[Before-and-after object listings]
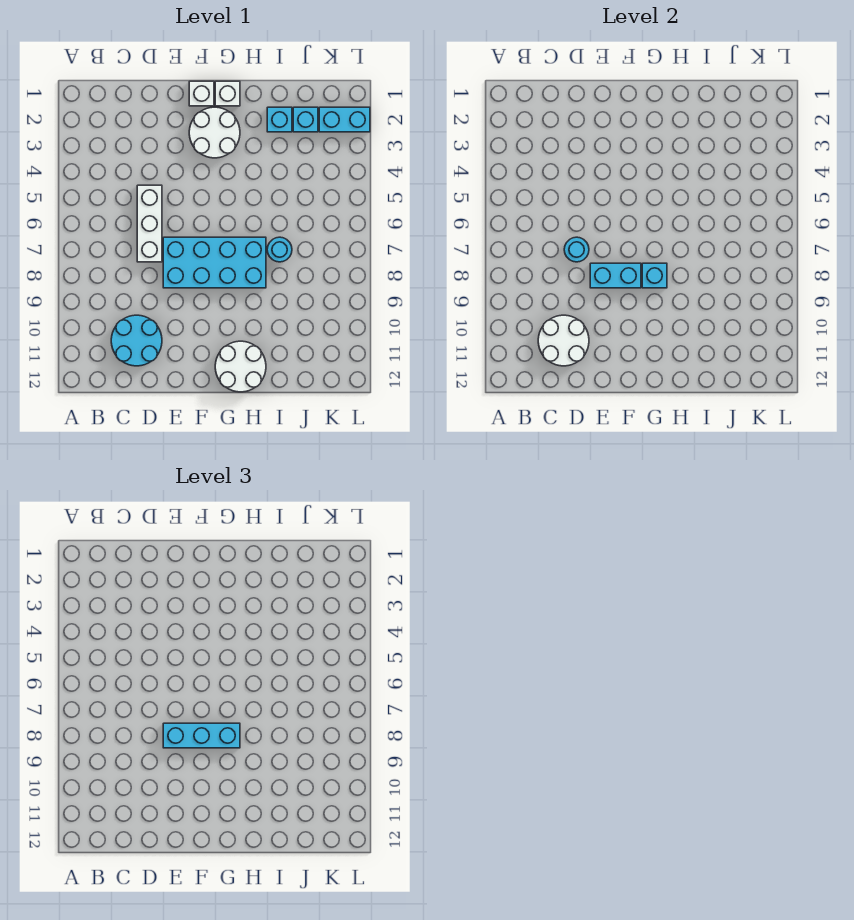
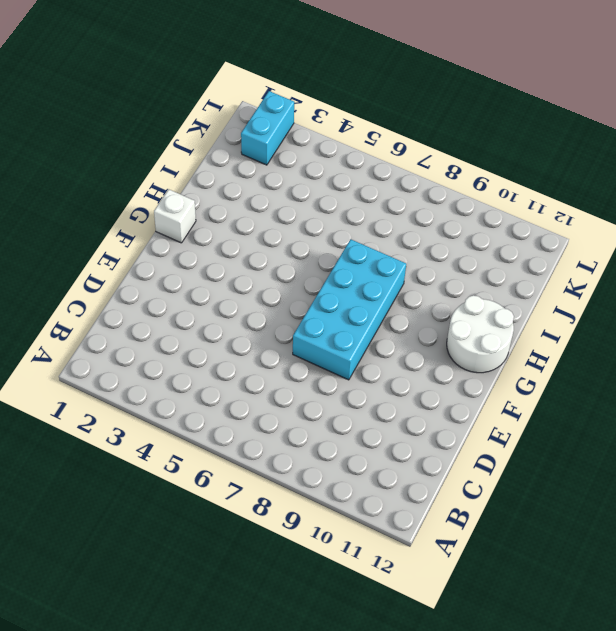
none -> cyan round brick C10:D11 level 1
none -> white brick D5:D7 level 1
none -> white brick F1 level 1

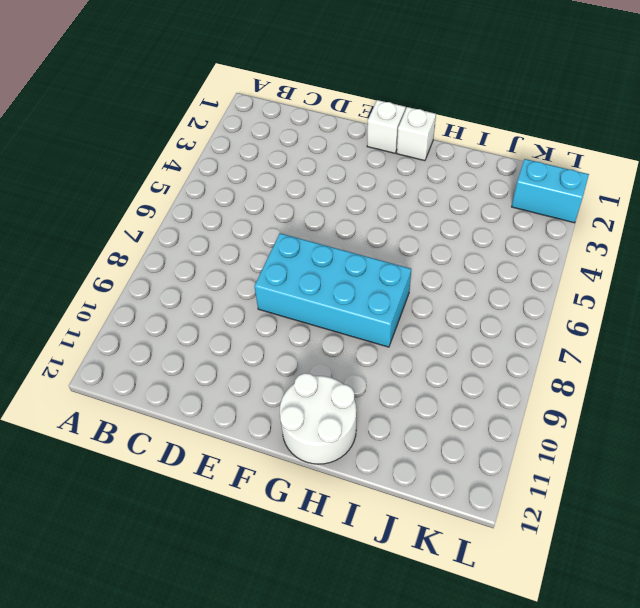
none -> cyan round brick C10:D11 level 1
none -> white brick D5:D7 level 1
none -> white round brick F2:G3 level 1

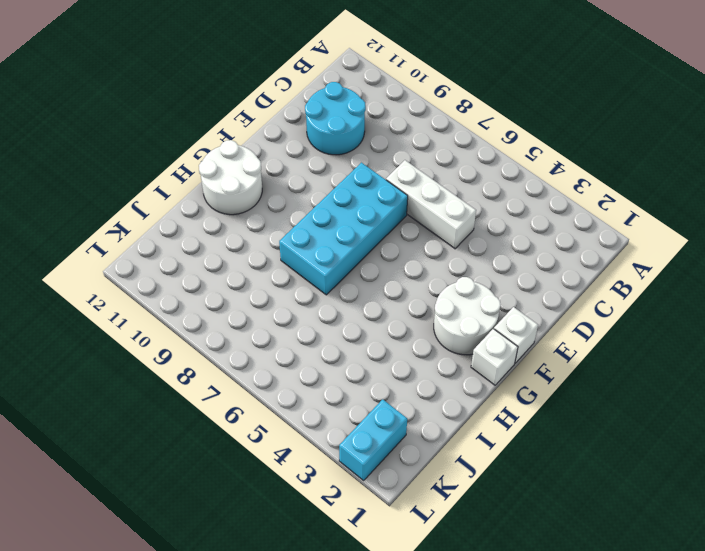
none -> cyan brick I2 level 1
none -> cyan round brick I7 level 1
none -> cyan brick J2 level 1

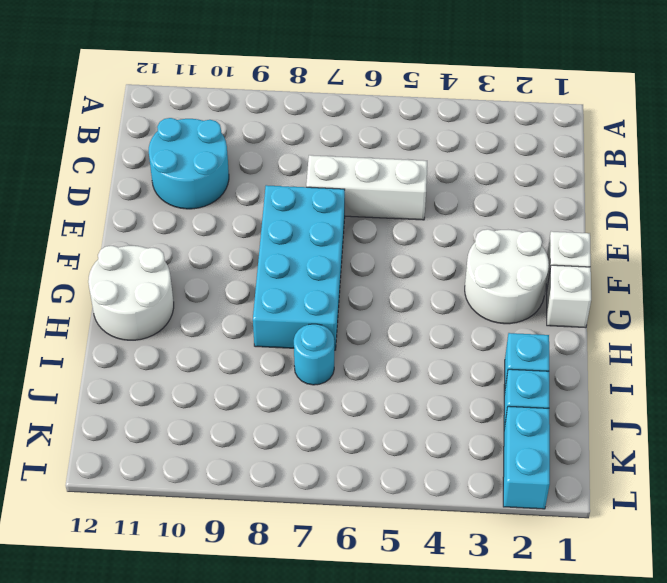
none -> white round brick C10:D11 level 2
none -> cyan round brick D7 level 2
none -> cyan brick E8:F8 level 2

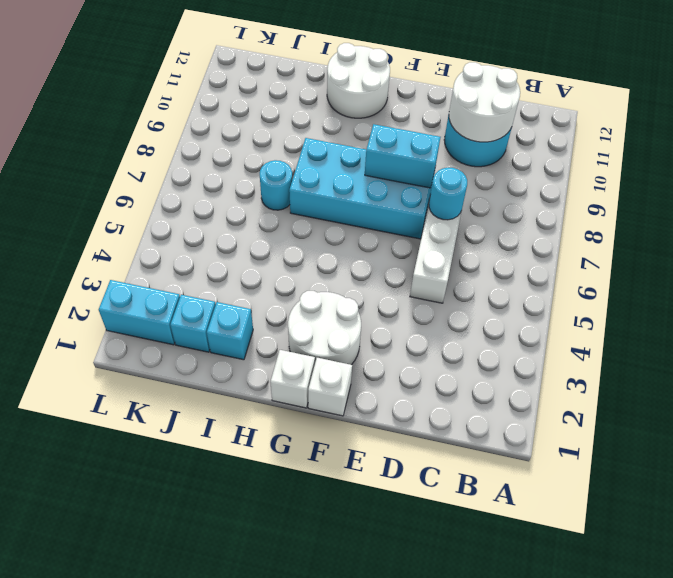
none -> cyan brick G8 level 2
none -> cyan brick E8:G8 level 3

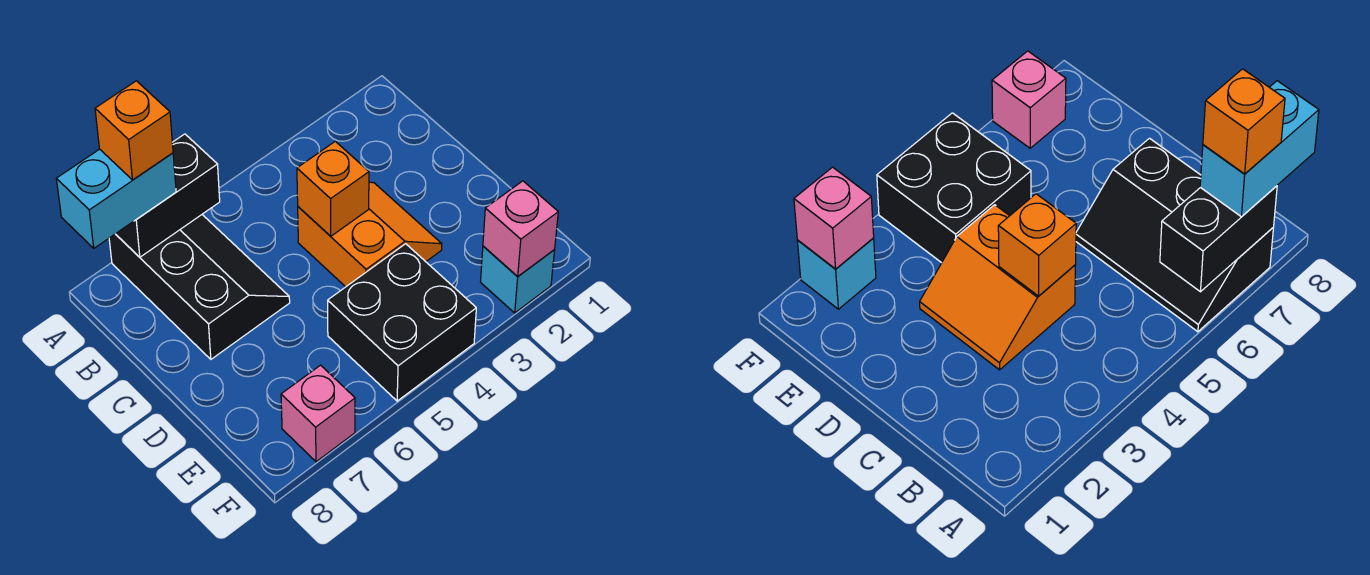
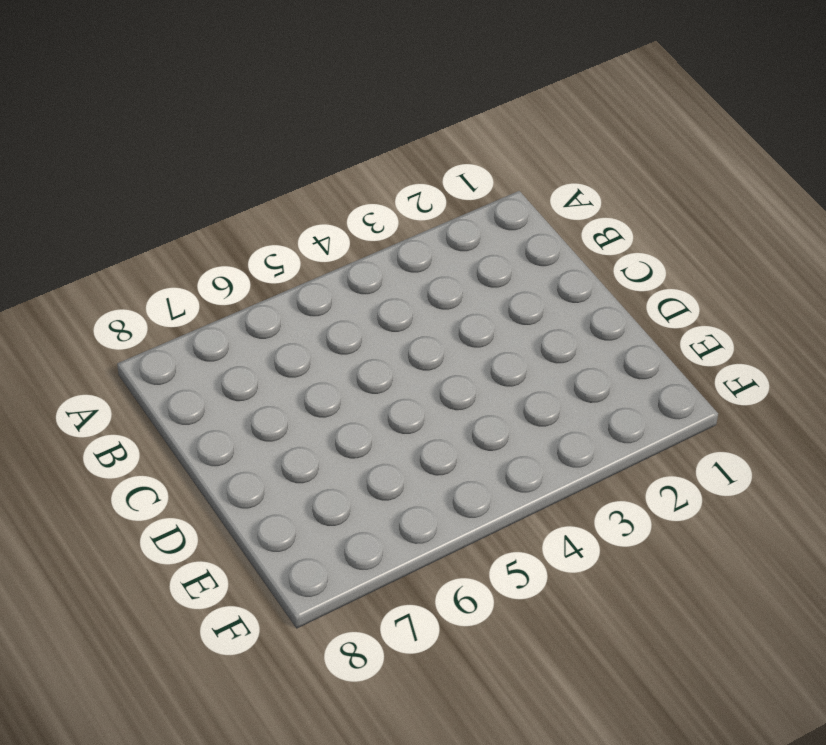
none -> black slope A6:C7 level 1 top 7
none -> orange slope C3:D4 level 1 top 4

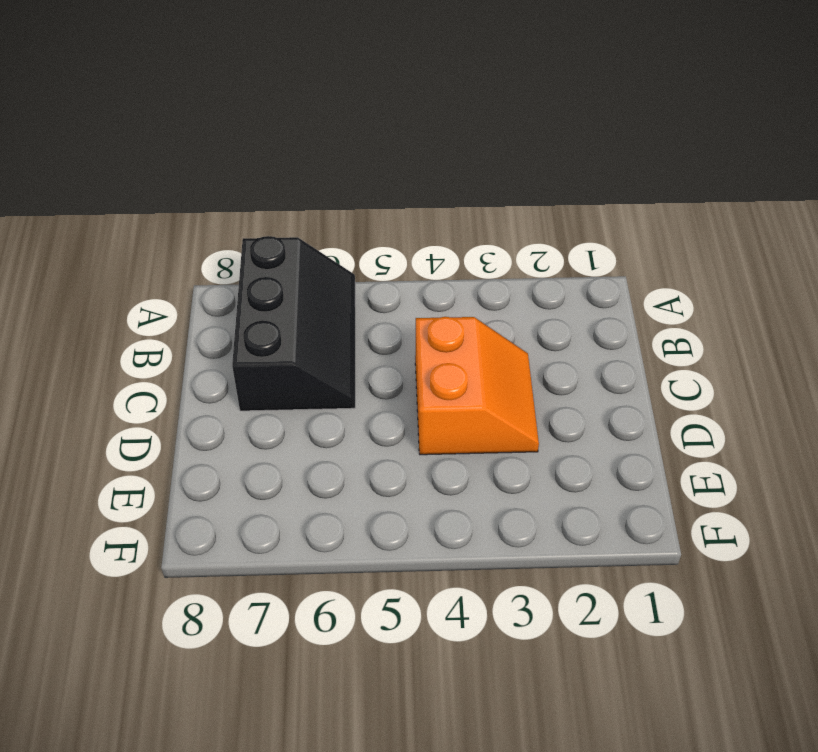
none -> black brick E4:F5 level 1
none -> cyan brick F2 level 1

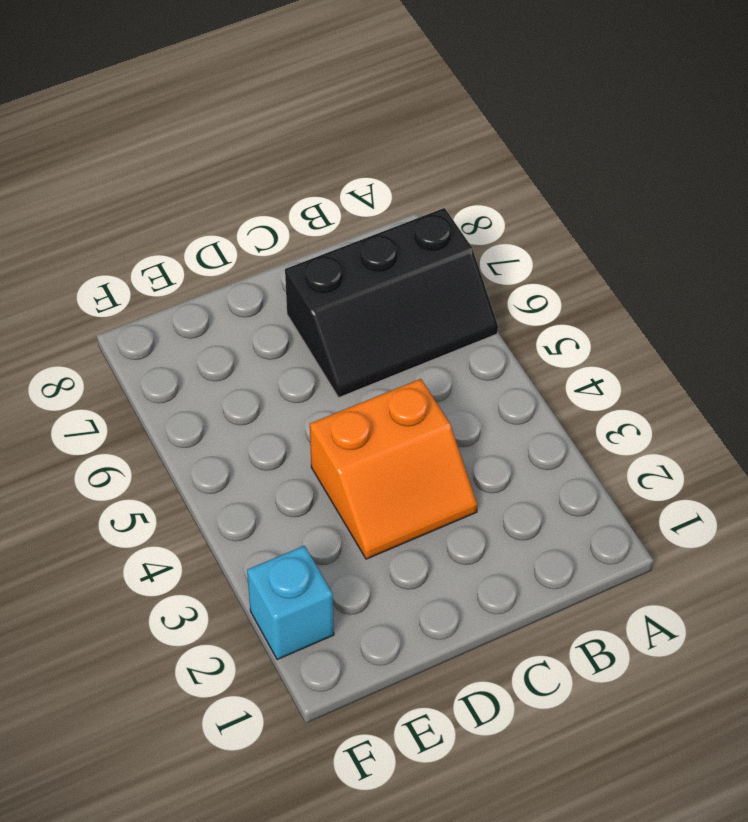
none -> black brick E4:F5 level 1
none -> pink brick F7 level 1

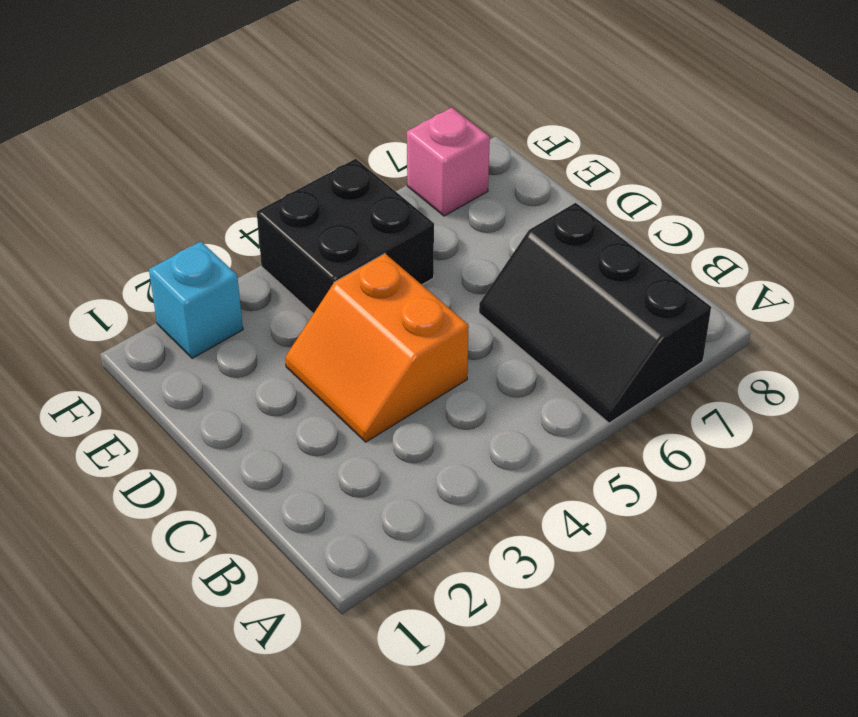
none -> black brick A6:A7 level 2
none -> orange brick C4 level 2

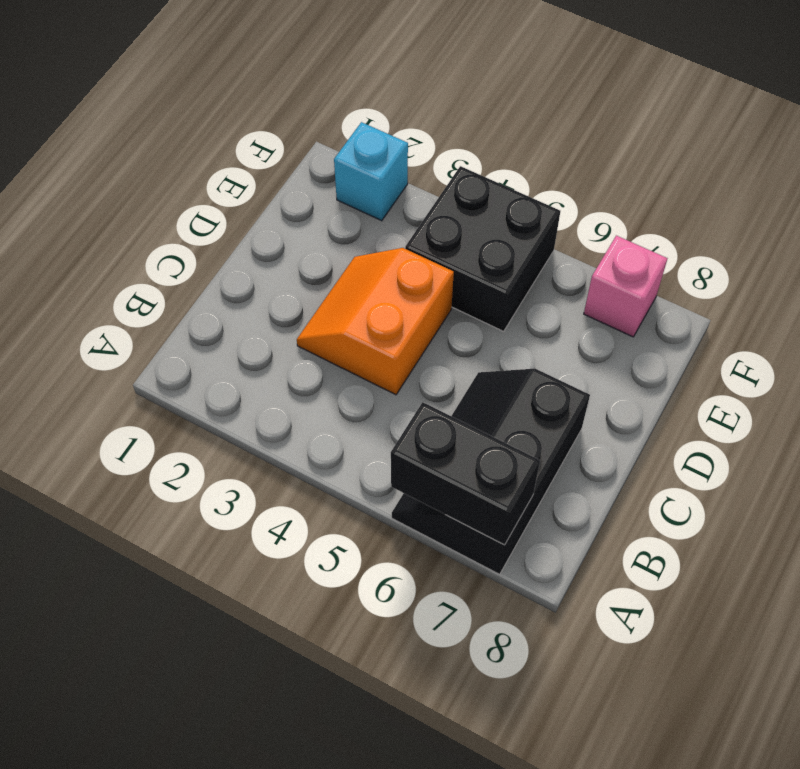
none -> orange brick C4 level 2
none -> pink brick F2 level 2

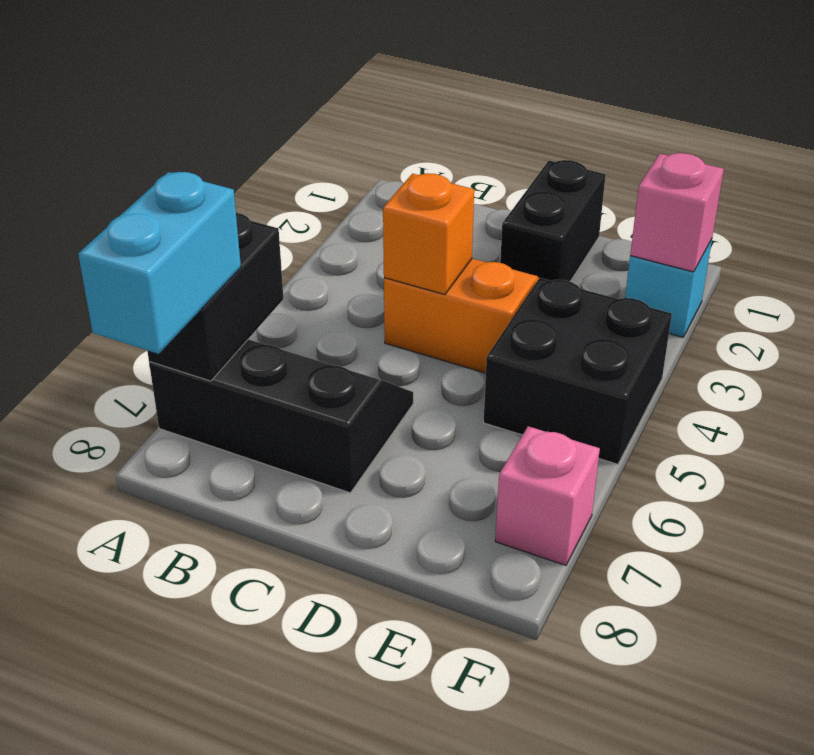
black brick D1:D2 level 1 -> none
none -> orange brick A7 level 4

- **Try it**: Lines from the one holding "black brick D1:D2 level 1 -> none" to the last line of the records: return these exactly, and only these.

- **Output of the exercise**:
black brick D1:D2 level 1 -> none
none -> orange brick A7 level 4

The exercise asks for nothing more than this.